Scene image comparisons
- Opening Delimiter -

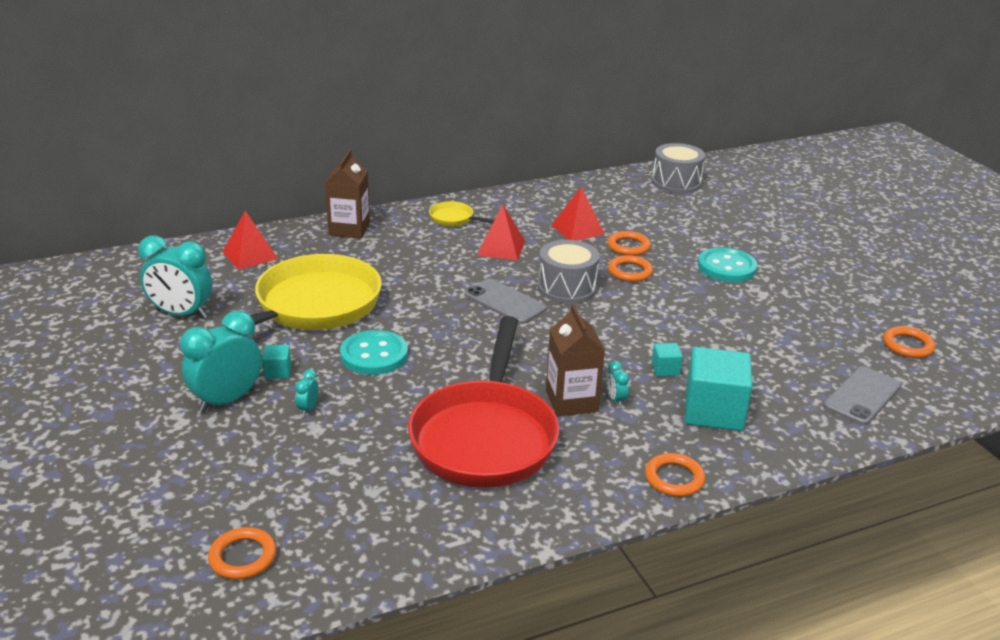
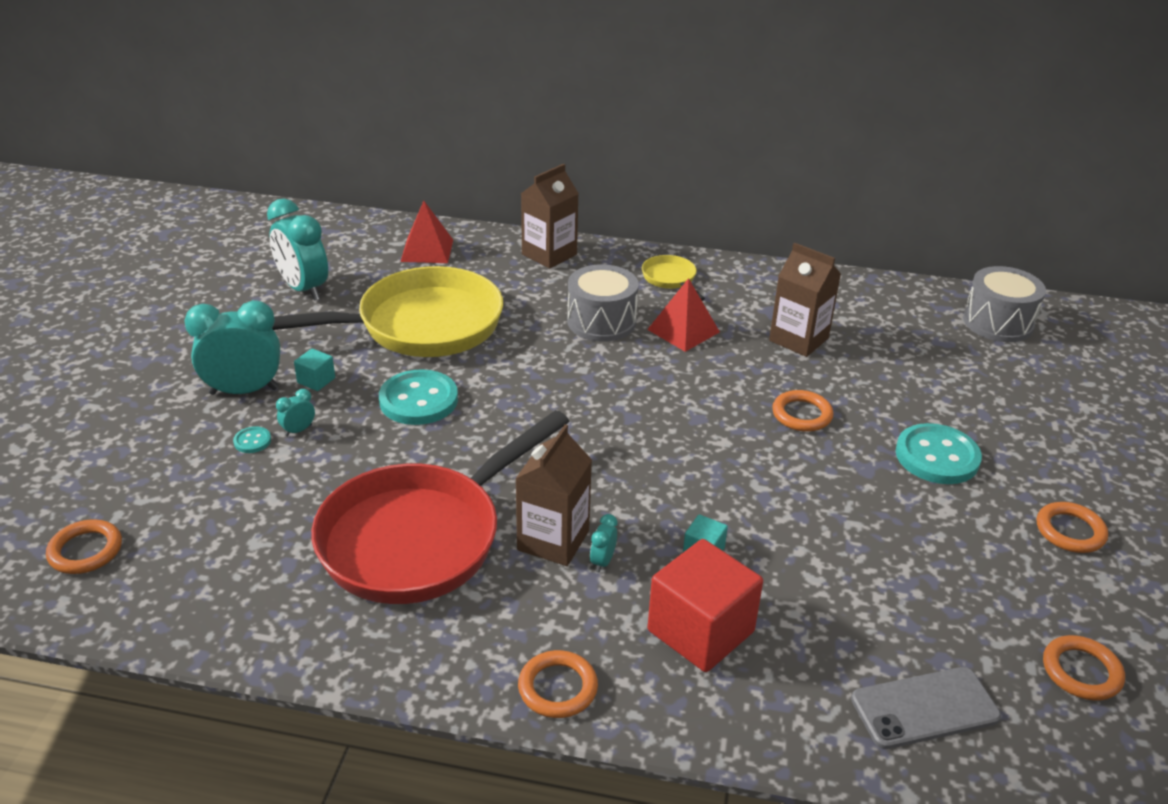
camera: 35 degrees right, 5 degrees up
(280, 430) = (252, 441): none -> turquoise button
(505, 302) = (614, 395): grey phone -> none
(567, 288) = (703, 405): grey drum -> grey drum (601, 322)
(577, 229) = (798, 339): red pyramid -> brown carton
(628, 246) = (837, 383): orange ring -> orange ring (1070, 531)
(713, 411) = (700, 631): turquoise cube -> red cube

- Closing Delimiter -

▶ What this task involves:
The data above must be copied exactly. Leave out the pictures.

▶ Written response:
camera: 35 degrees right, 5 degrees up
(280, 430) = (252, 441): none -> turquoise button
(505, 302) = (614, 395): grey phone -> none
(567, 288) = (703, 405): grey drum -> grey drum (601, 322)
(577, 229) = (798, 339): red pyramid -> brown carton
(628, 246) = (837, 383): orange ring -> orange ring (1070, 531)
(713, 411) = (700, 631): turquoise cube -> red cube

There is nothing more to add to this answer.